_PROBLEM TO WORK ON_:
Starting with the first line of the data below, copy each line up to and including the one containing "orange cross: (182, 113)". Pictures stay out.

Before-and-after coordinate records
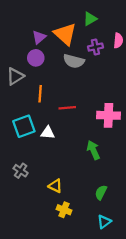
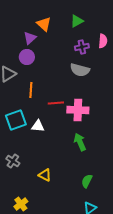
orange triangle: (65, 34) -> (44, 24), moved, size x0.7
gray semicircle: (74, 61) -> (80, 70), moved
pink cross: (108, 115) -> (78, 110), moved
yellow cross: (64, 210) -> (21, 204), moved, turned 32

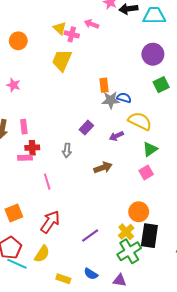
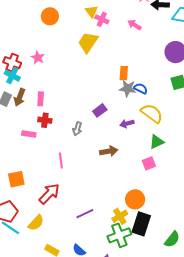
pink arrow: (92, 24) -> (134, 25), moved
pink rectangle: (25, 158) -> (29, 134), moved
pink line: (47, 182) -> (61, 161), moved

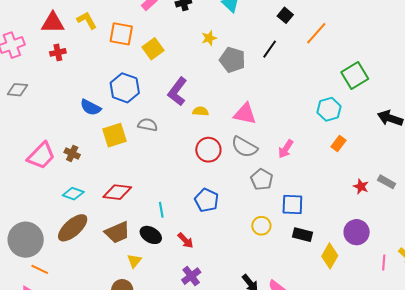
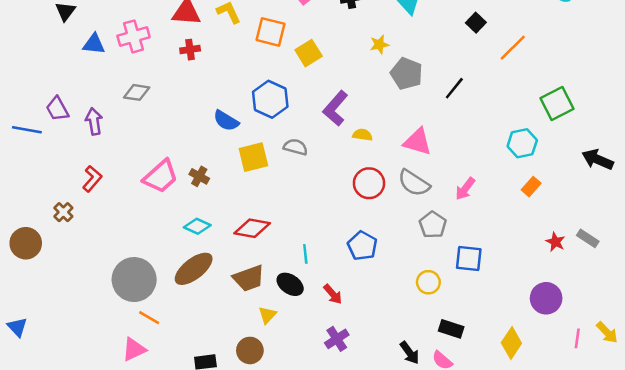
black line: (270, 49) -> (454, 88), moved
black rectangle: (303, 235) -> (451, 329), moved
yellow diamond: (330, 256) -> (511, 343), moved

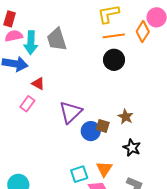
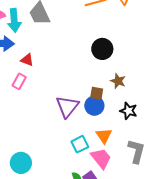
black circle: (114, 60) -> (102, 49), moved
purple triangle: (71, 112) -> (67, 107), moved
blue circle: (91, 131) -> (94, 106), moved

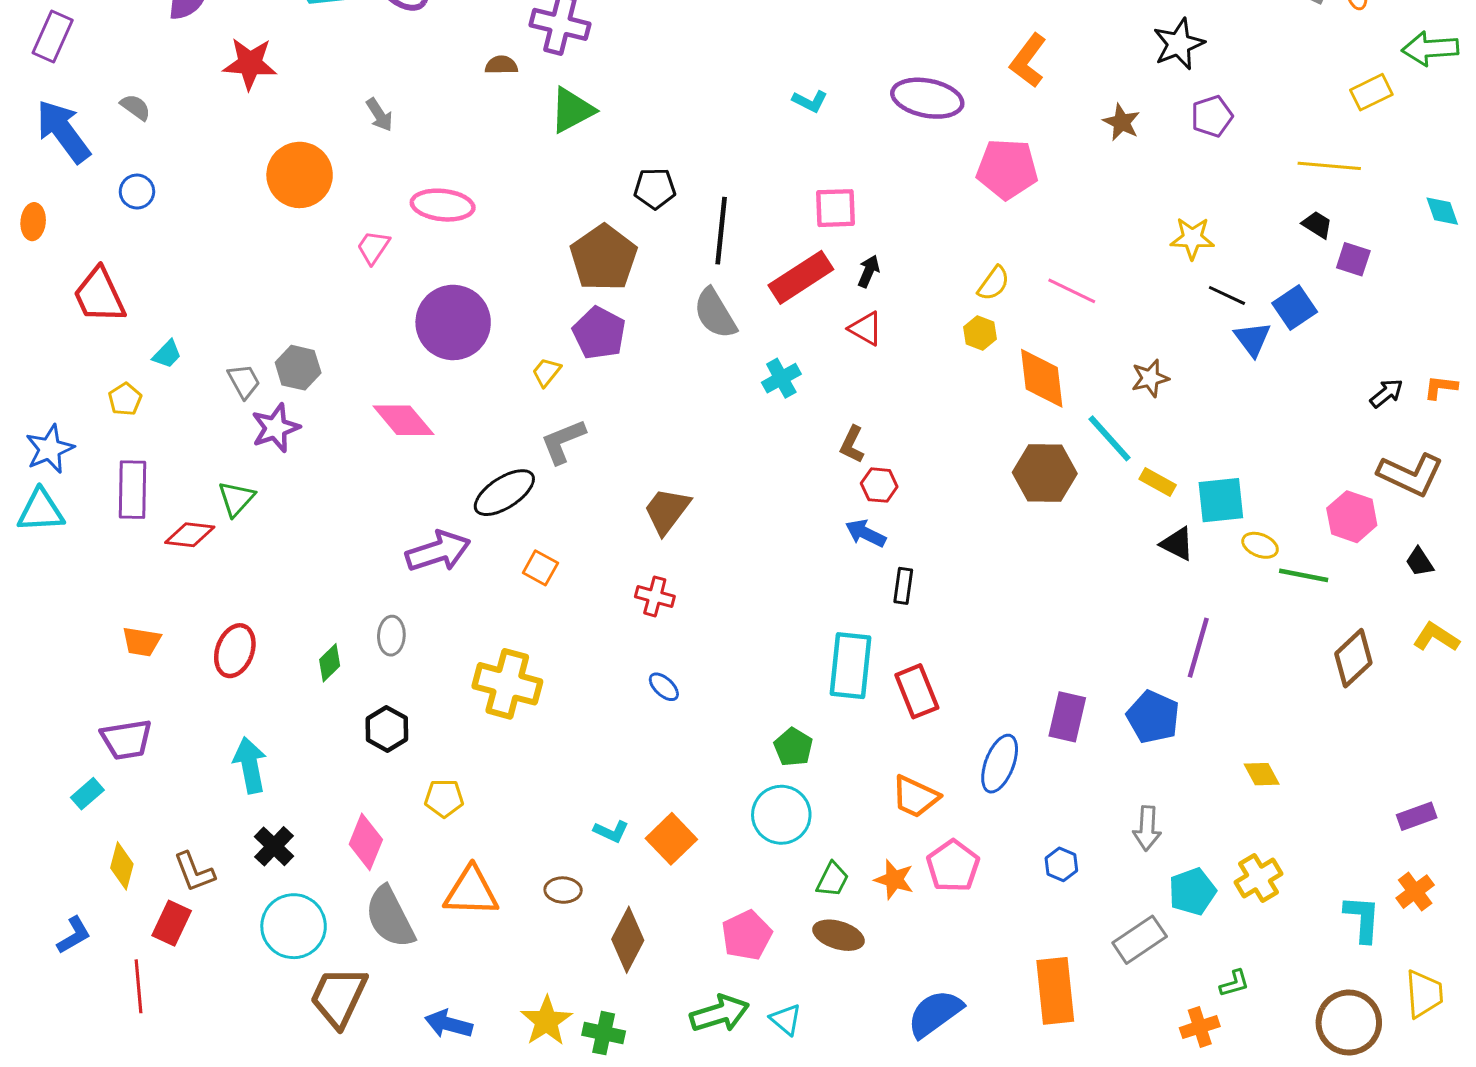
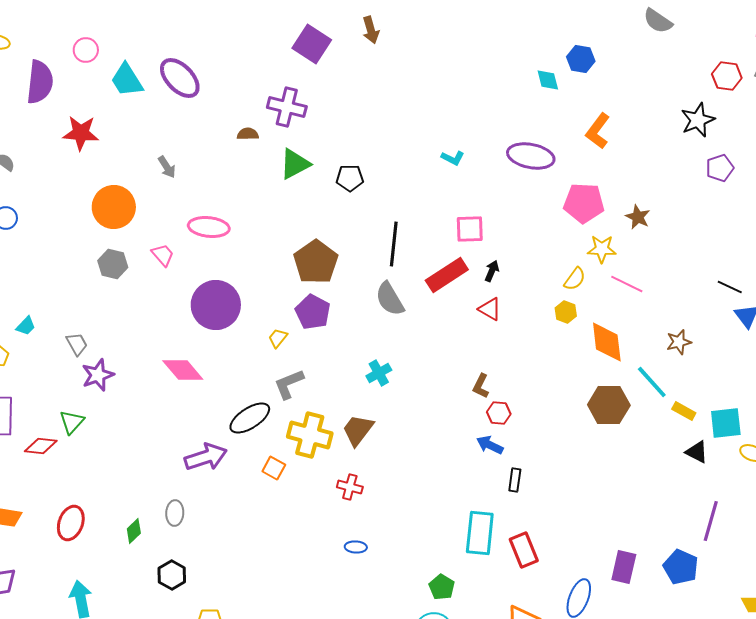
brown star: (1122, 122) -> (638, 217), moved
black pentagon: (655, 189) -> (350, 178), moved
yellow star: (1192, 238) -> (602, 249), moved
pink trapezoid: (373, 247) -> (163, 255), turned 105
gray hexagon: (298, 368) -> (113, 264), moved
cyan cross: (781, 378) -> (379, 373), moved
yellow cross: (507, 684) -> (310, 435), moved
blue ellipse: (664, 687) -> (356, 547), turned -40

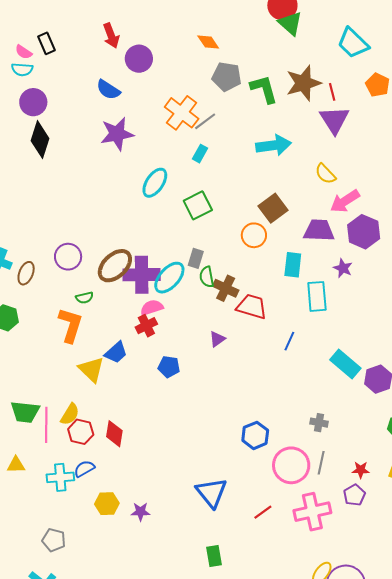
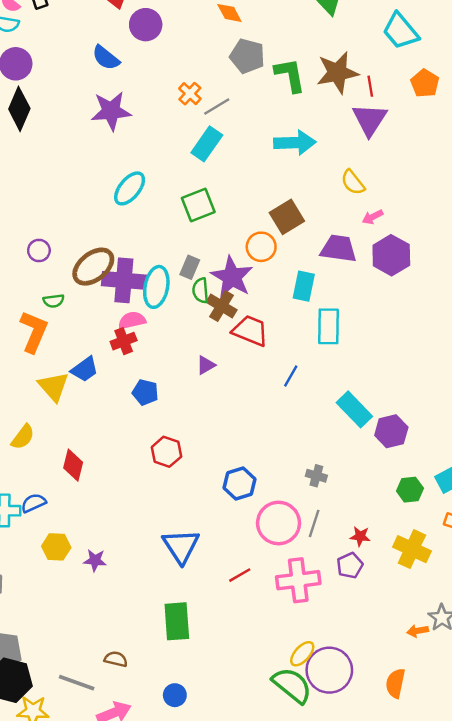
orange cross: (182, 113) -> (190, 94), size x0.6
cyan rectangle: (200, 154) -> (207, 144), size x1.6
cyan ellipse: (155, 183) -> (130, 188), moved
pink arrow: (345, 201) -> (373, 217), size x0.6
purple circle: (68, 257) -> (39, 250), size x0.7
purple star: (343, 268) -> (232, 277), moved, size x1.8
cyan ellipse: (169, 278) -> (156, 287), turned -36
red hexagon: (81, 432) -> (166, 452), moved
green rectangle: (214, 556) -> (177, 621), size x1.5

_RESPONSE BOX_:
orange triangle: (65, 34) -> (44, 24), moved, size x0.7
gray semicircle: (74, 61) -> (80, 70), moved
pink cross: (108, 115) -> (78, 110), moved
yellow cross: (64, 210) -> (21, 204), moved, turned 32

pink arrow: (92, 24) -> (134, 25), moved
pink rectangle: (25, 158) -> (29, 134), moved
pink line: (47, 182) -> (61, 161), moved

black line: (270, 49) -> (454, 88), moved
black rectangle: (303, 235) -> (451, 329), moved
yellow diamond: (330, 256) -> (511, 343), moved

black circle: (114, 60) -> (102, 49), moved
purple triangle: (71, 112) -> (67, 107), moved
blue circle: (91, 131) -> (94, 106), moved

brown star: (1122, 122) -> (638, 217), moved
black pentagon: (655, 189) -> (350, 178), moved
yellow star: (1192, 238) -> (602, 249), moved
pink trapezoid: (373, 247) -> (163, 255), turned 105
gray hexagon: (298, 368) -> (113, 264), moved
cyan cross: (781, 378) -> (379, 373), moved
yellow cross: (507, 684) -> (310, 435), moved
blue ellipse: (664, 687) -> (356, 547), turned -40

orange cross: (182, 113) -> (190, 94), size x0.6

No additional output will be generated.